### [Activity]
Set down exactly the lines below, from the one containing "(657, 180) = (361, 106): red" through the final line, and include no others.

[Object change listings]
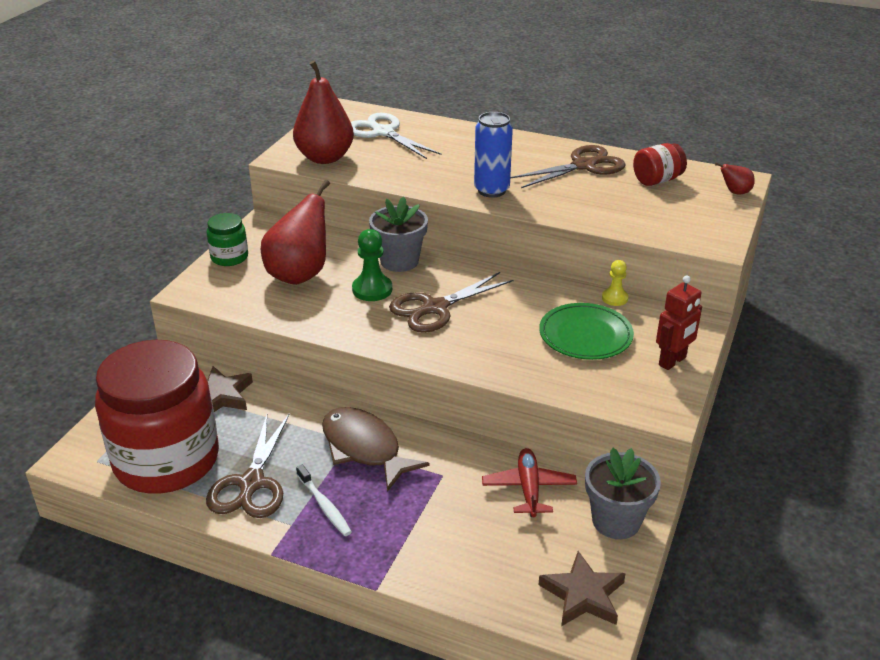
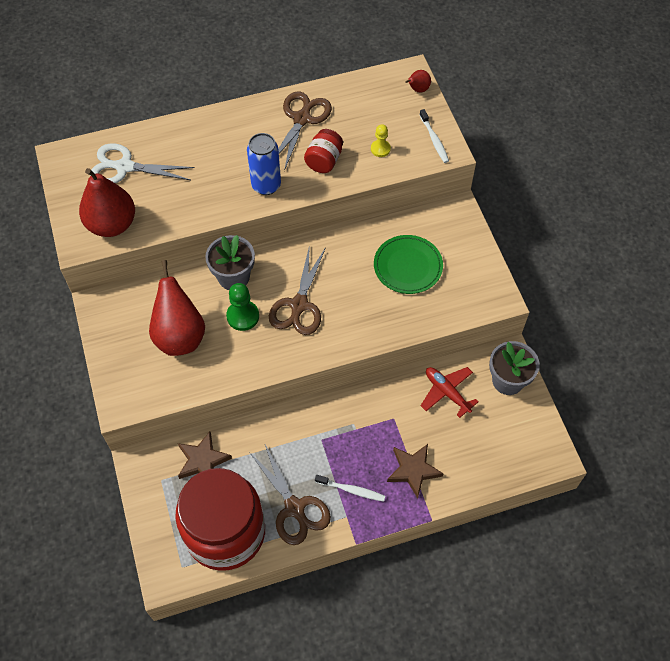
camera: 40 degrees left, 25 degrees up
(229, 257) = (111, 354): green jar -> none
(364, 448) = (332, 433): brown fish -> none
(583, 595) = (531, 441): brown star -> brown star (413, 470)
(614, 298) = (396, 221): yellow pawn -> yellow pawn (380, 149)
(657, 180) = (361, 106): red jar -> red jar (324, 161)
(672, 361) = (472, 254): red robot -> none
(711, 230) = (434, 140): none -> white toothbrush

### [Response to this task]
(657, 180) = (361, 106): red jar -> red jar (324, 161)
(672, 361) = (472, 254): red robot -> none
(711, 230) = (434, 140): none -> white toothbrush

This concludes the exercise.